▸ ASSIGNED TASK: Each entry must be duplicated precisely, with nothing left out.

▸ ENTRIES SUPPLIED:
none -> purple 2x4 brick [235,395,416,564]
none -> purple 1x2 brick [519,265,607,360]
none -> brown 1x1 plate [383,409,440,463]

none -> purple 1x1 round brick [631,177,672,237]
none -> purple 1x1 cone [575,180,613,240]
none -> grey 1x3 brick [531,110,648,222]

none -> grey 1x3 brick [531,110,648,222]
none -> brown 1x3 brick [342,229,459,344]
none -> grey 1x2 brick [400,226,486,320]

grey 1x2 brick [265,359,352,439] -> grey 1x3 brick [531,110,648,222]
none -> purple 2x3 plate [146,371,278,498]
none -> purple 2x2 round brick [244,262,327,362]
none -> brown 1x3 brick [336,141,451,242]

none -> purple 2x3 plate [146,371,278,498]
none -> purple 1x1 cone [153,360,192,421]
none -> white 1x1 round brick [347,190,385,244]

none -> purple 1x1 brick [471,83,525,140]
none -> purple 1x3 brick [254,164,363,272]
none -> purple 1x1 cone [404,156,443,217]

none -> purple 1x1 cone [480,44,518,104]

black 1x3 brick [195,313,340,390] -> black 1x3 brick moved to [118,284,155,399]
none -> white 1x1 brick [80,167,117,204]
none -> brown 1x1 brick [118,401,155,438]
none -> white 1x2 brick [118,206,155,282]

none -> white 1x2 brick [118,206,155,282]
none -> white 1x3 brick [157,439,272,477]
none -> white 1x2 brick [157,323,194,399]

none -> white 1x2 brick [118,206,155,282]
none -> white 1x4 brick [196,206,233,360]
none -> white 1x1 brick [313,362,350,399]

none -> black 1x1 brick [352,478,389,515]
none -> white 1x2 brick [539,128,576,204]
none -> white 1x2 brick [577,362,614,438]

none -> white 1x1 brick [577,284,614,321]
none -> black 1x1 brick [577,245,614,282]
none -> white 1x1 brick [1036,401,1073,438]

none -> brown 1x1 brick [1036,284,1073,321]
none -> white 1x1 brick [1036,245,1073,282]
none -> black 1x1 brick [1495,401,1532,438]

▸ OUTPUT OF THE TASK:
none -> purple 2x4 brick [235,395,416,564]
none -> purple 1x2 brick [519,265,607,360]
none -> brown 1x1 plate [383,409,440,463]

none -> purple 1x1 round brick [631,177,672,237]
none -> purple 1x1 cone [575,180,613,240]
none -> grey 1x3 brick [531,110,648,222]

none -> grey 1x3 brick [531,110,648,222]
none -> brown 1x3 brick [342,229,459,344]
none -> grey 1x2 brick [400,226,486,320]

grey 1x2 brick [265,359,352,439] -> grey 1x3 brick [531,110,648,222]
none -> purple 2x3 plate [146,371,278,498]
none -> purple 2x2 round brick [244,262,327,362]
none -> brown 1x3 brick [336,141,451,242]

none -> purple 2x3 plate [146,371,278,498]
none -> purple 1x1 cone [153,360,192,421]
none -> white 1x1 round brick [347,190,385,244]

none -> purple 1x1 brick [471,83,525,140]
none -> purple 1x3 brick [254,164,363,272]
none -> purple 1x1 cone [404,156,443,217]

none -> purple 1x1 cone [480,44,518,104]

black 1x3 brick [195,313,340,390] -> black 1x3 brick moved to [118,284,155,399]
none -> white 1x1 brick [80,167,117,204]
none -> brown 1x1 brick [118,401,155,438]
none -> white 1x2 brick [118,206,155,282]

none -> white 1x2 brick [118,206,155,282]
none -> white 1x3 brick [157,439,272,477]
none -> white 1x2 brick [157,323,194,399]

none -> white 1x2 brick [118,206,155,282]
none -> white 1x4 brick [196,206,233,360]
none -> white 1x1 brick [313,362,350,399]

none -> black 1x1 brick [352,478,389,515]
none -> white 1x2 brick [539,128,576,204]
none -> white 1x2 brick [577,362,614,438]

none -> white 1x1 brick [577,284,614,321]
none -> black 1x1 brick [577,245,614,282]
none -> white 1x1 brick [1036,401,1073,438]

none -> brown 1x1 brick [1036,284,1073,321]
none -> white 1x1 brick [1036,245,1073,282]
none -> black 1x1 brick [1495,401,1532,438]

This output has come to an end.